* Remote sensing object lists

*****

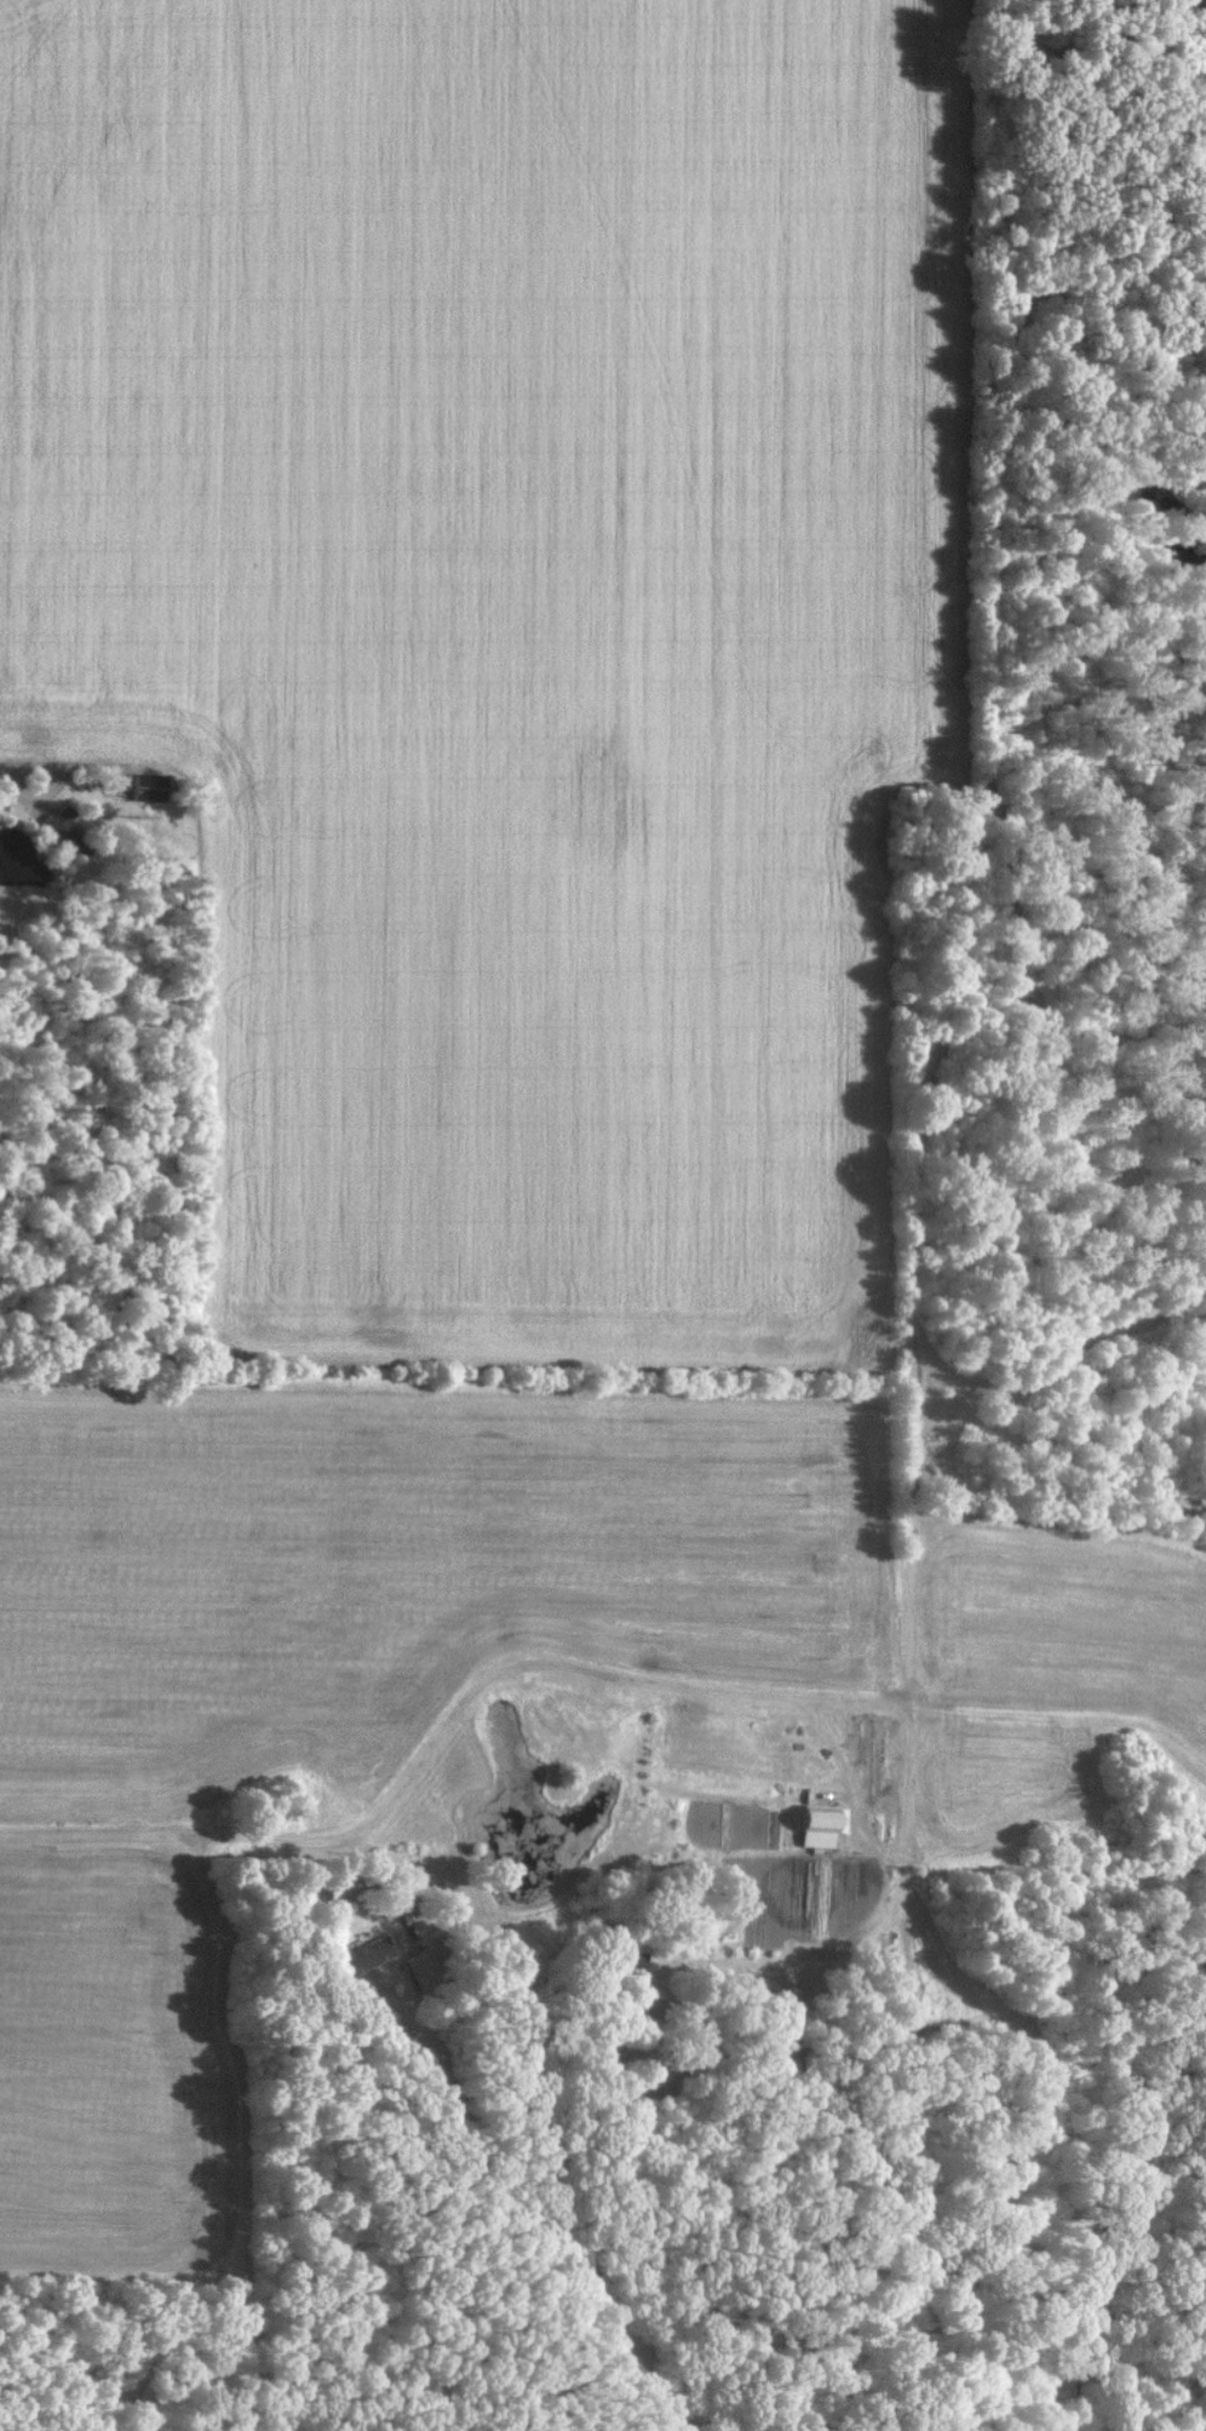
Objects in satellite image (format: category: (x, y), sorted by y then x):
road: (6, 769)
building: (151, 786)
road: (52, 790)
building: (66, 828)
road: (571, 1670)
road: (1075, 1676)
building: (823, 1823)
road: (877, 1847)
building: (367, 1954)
building: (427, 1970)
road: (800, 2073)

*****

* DIRECTIONS
Only the text of the records is to be reproduced exactly; skip the pictures.

* ANSWER TO THE PROBLEM
Objects in satellite image (format: category: (x, y), sorted by y then x):
road: (6, 769)
building: (151, 786)
road: (52, 790)
building: (66, 828)
road: (571, 1670)
road: (1075, 1676)
building: (823, 1823)
road: (877, 1847)
building: (367, 1954)
building: (427, 1970)
road: (800, 2073)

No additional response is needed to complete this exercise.